Before-and-after object listings:

────────

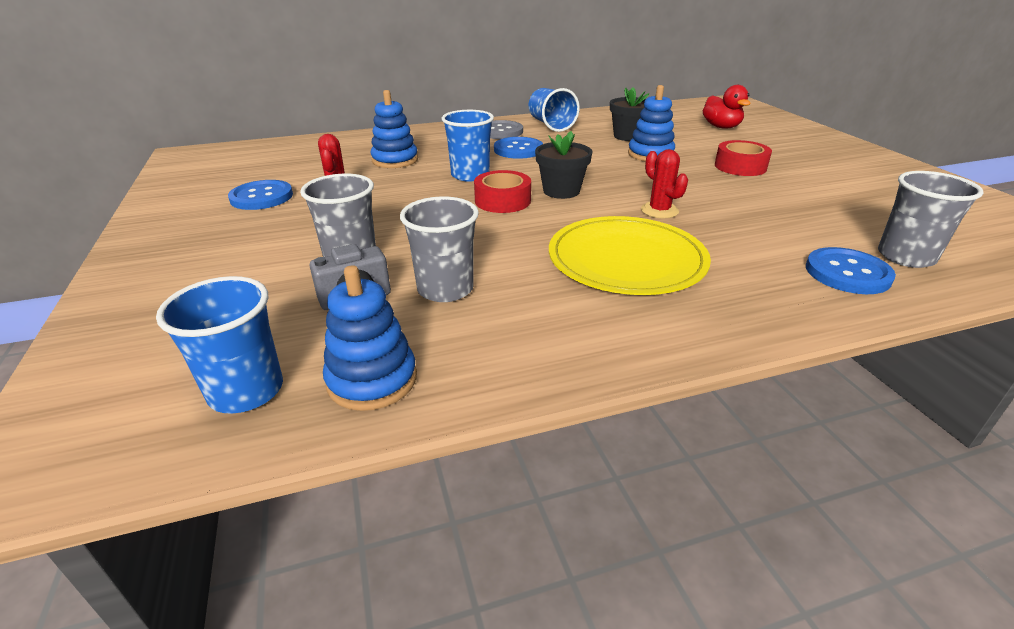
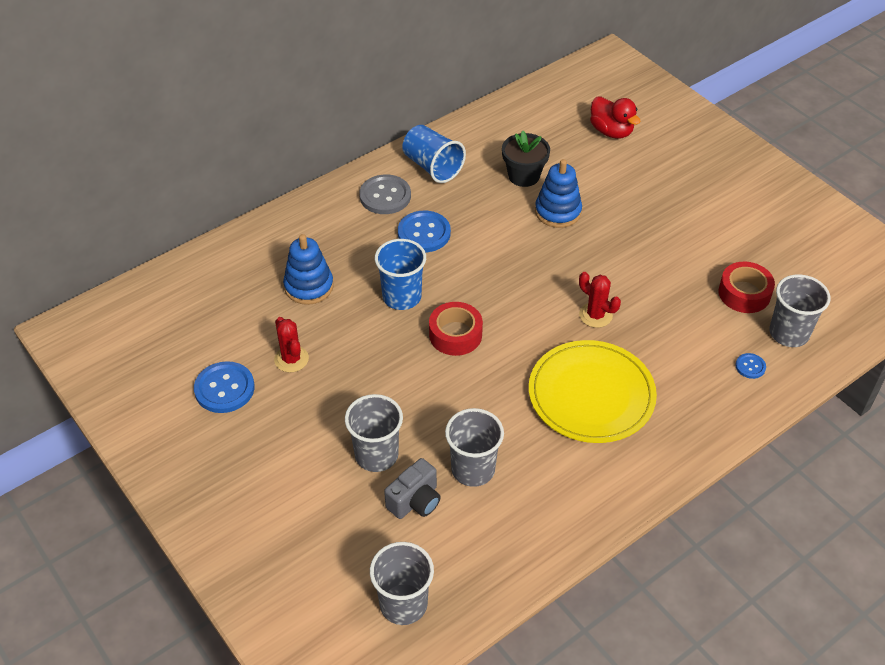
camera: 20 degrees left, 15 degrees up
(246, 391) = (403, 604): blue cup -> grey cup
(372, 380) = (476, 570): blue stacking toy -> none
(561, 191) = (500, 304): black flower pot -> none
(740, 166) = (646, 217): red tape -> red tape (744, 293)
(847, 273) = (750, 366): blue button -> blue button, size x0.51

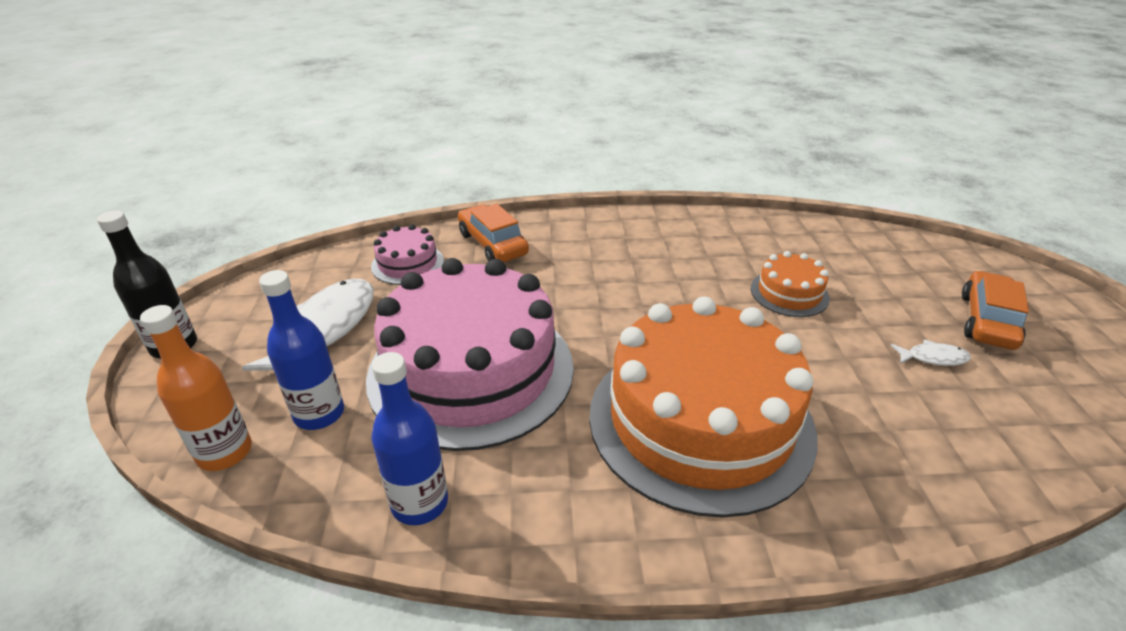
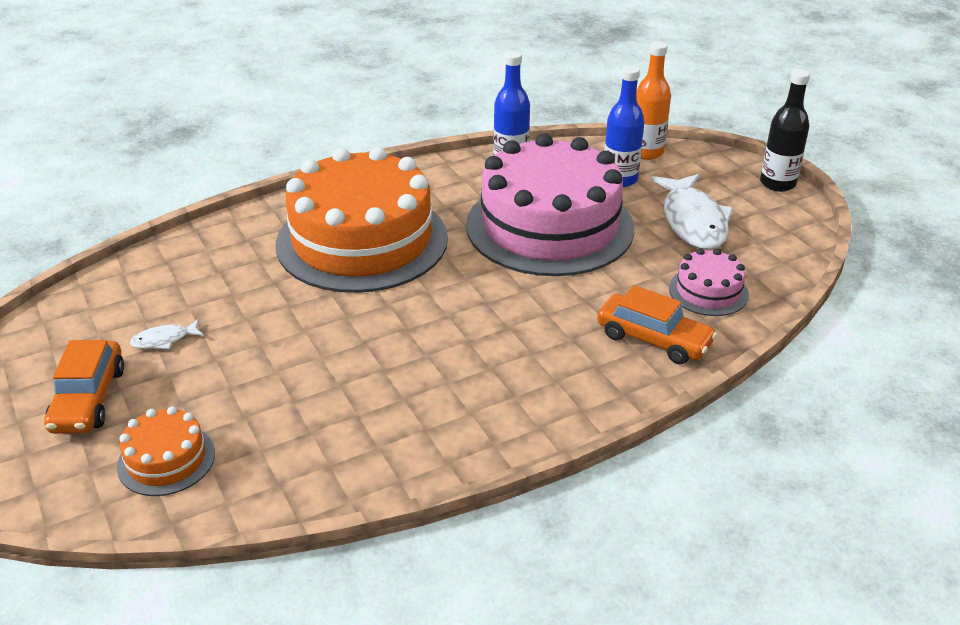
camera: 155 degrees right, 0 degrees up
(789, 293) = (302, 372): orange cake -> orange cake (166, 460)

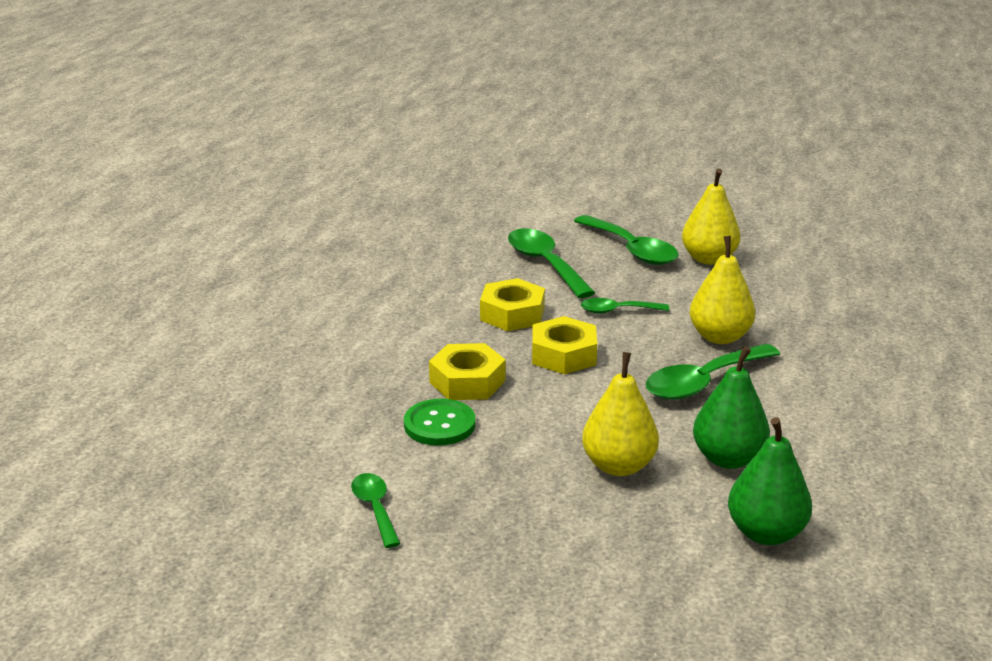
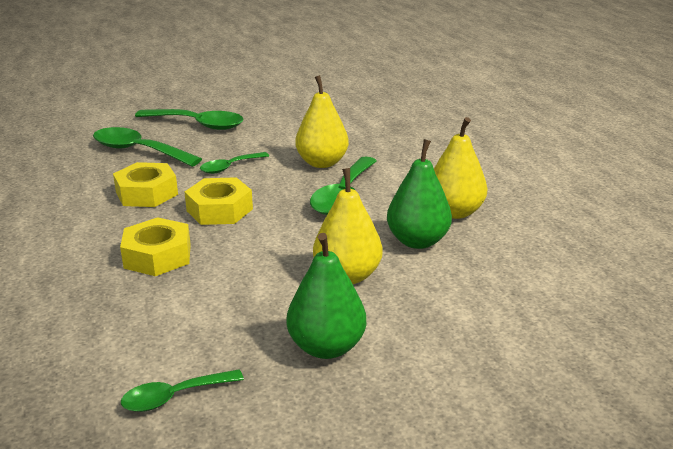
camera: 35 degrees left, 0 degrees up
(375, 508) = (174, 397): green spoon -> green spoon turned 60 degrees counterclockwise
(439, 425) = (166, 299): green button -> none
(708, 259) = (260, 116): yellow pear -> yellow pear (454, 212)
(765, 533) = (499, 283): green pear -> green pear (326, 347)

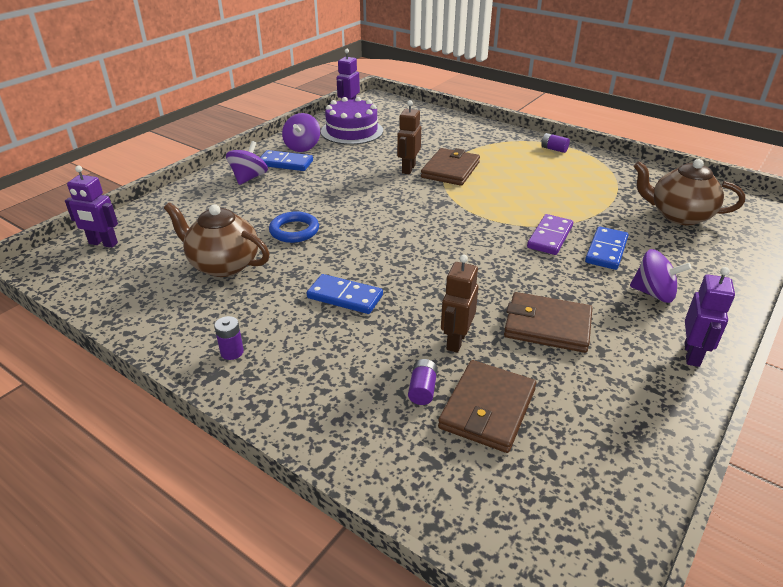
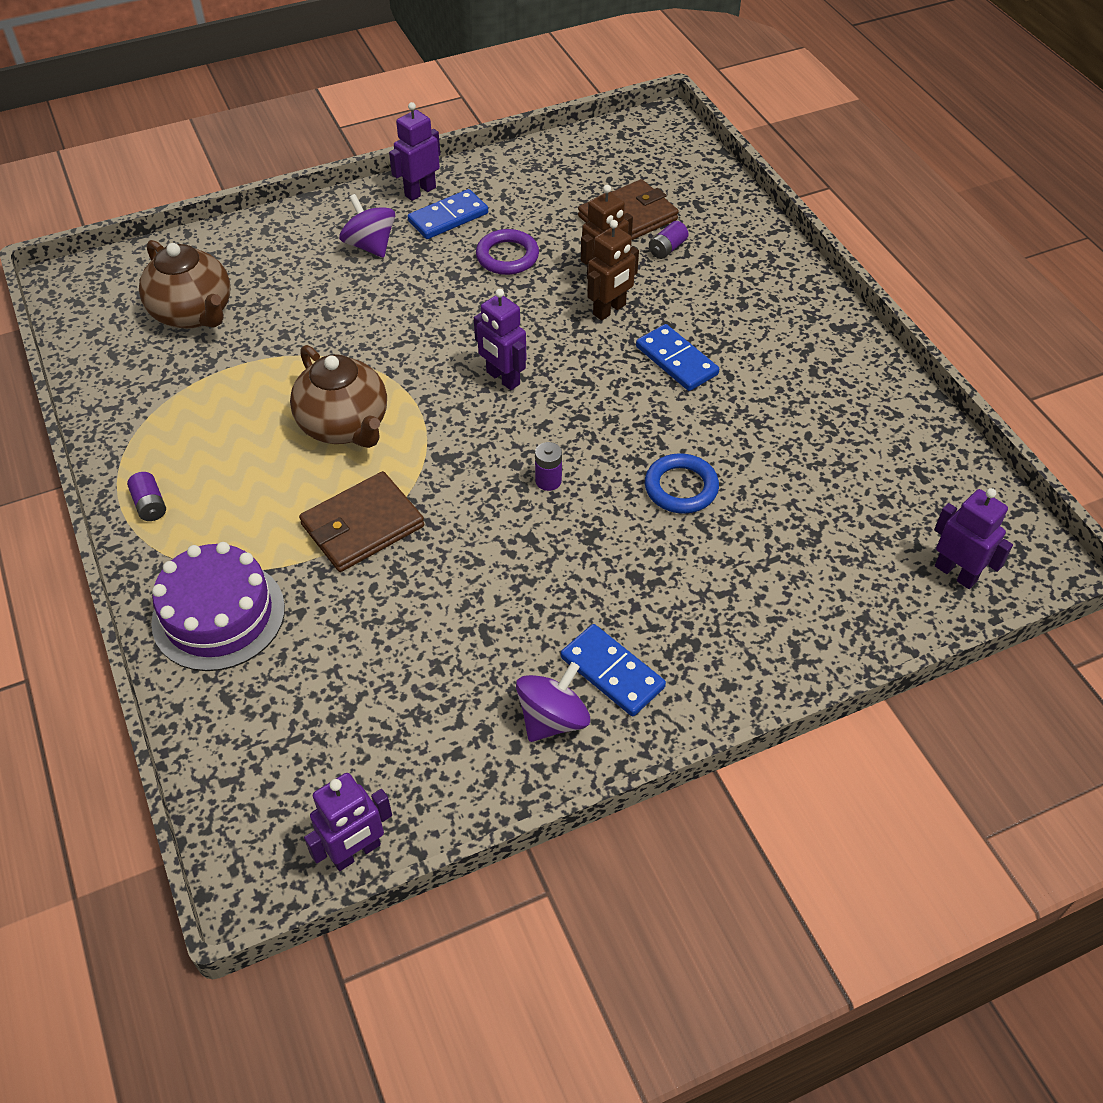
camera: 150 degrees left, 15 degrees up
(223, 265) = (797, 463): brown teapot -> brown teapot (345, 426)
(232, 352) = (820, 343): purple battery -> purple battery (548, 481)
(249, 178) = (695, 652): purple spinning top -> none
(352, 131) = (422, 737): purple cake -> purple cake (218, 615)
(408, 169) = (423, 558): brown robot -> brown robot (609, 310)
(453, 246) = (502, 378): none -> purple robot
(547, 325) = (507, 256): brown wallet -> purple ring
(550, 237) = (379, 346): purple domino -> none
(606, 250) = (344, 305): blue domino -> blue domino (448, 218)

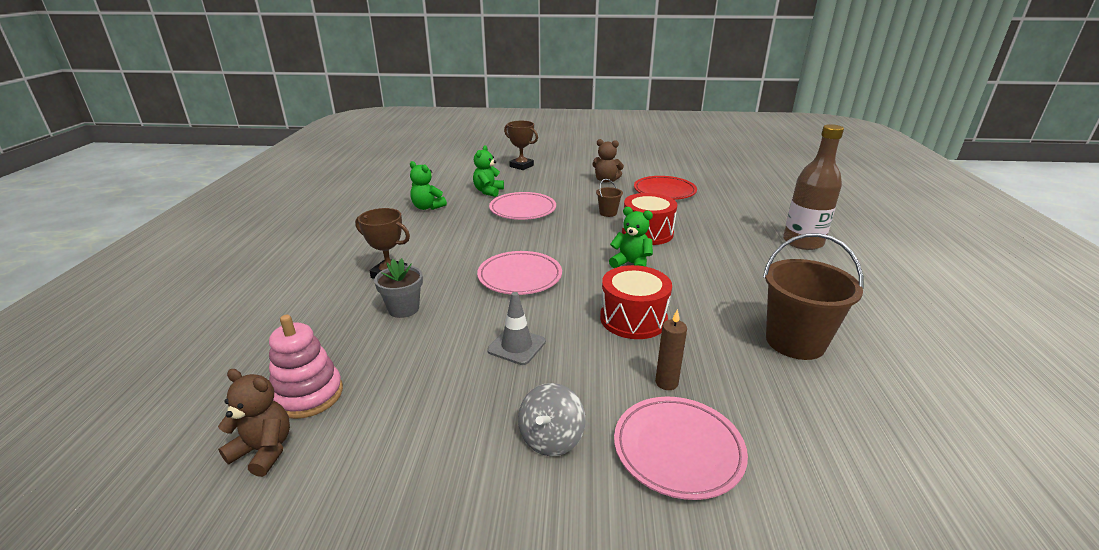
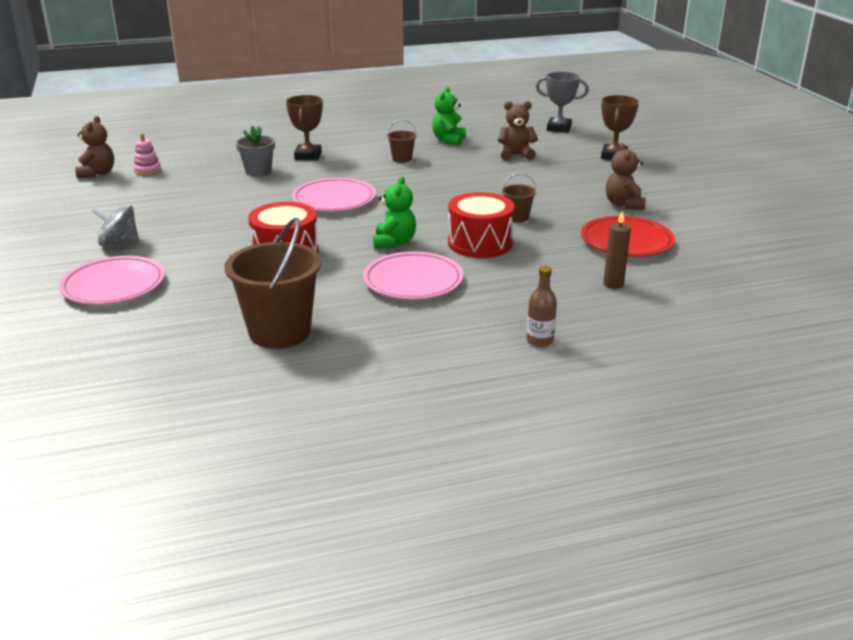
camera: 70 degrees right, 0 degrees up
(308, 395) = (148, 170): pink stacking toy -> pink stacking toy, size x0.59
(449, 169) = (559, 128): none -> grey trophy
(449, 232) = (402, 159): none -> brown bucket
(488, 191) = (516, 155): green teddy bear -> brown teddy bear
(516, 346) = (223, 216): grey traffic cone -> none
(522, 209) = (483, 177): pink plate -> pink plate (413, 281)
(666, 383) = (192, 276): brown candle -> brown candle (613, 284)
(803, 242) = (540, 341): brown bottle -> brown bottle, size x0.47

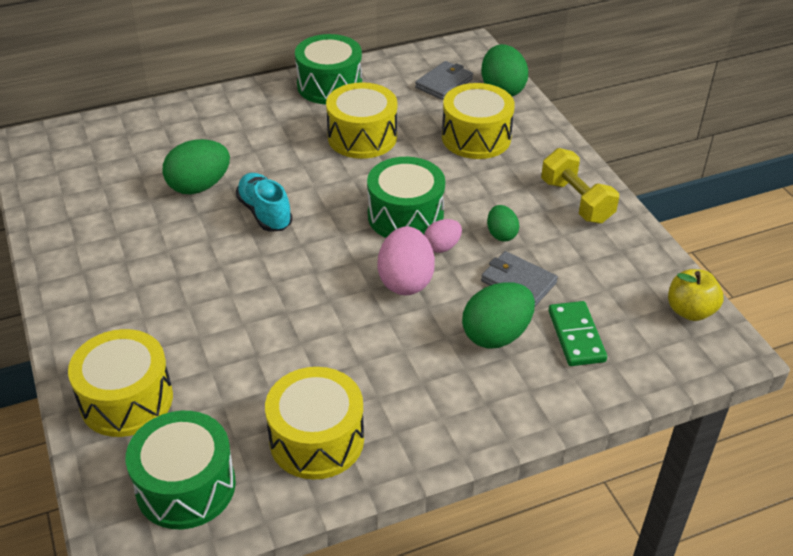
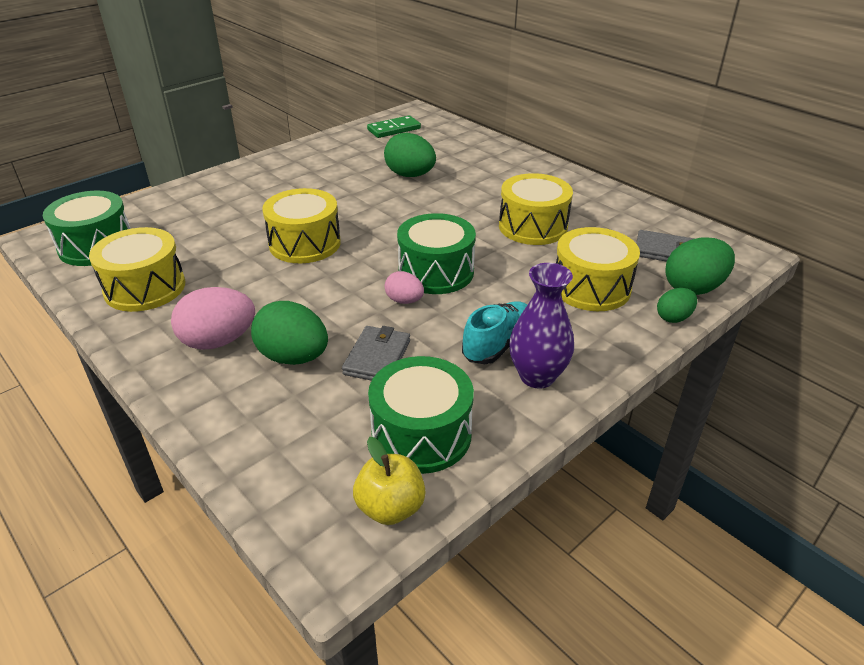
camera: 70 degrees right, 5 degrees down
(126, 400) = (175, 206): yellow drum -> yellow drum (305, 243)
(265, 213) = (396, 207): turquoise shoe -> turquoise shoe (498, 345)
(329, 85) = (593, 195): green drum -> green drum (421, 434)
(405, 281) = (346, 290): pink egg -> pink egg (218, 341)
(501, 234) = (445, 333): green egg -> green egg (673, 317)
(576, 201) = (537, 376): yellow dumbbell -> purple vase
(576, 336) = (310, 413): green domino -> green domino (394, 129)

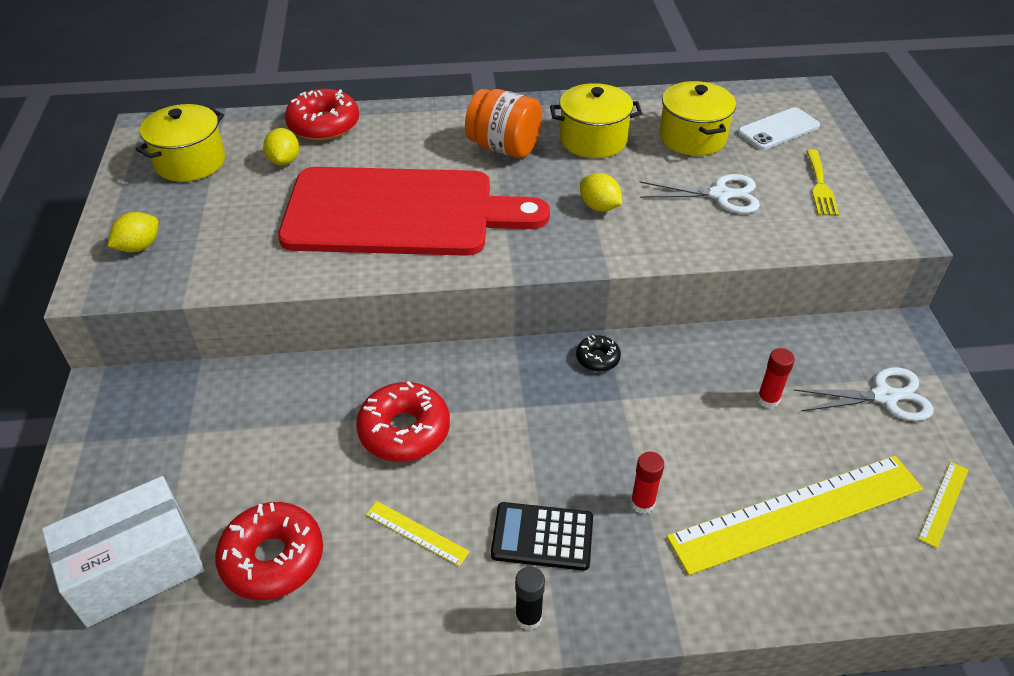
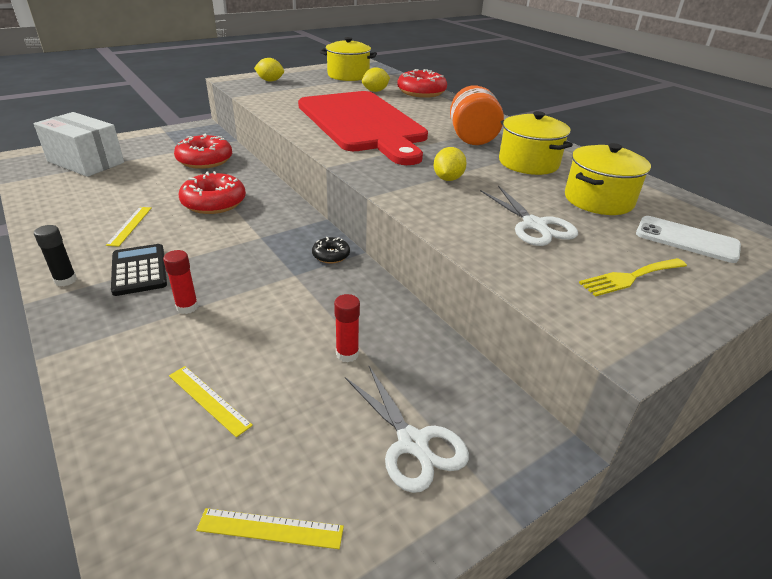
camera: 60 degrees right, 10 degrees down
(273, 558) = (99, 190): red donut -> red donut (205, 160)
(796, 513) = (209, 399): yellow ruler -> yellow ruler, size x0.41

────────

(Task description): For this exercise, output exactly the lines above from the line with "camera: 70 degrees right, 0 degrees up" to the line with "(522, 209) = (483, 177): pink", counting both, and leave out the rest.

(Answer area):
camera: 70 degrees right, 0 degrees up
(308, 395) = (148, 170): pink stacking toy -> pink stacking toy, size x0.59
(449, 169) = (559, 128): none -> grey trophy
(449, 232) = (402, 159): none -> brown bucket
(488, 191) = (516, 155): green teddy bear -> brown teddy bear
(516, 346) = (223, 216): grey traffic cone -> none
(522, 209) = (483, 177): pink plate -> pink plate (413, 281)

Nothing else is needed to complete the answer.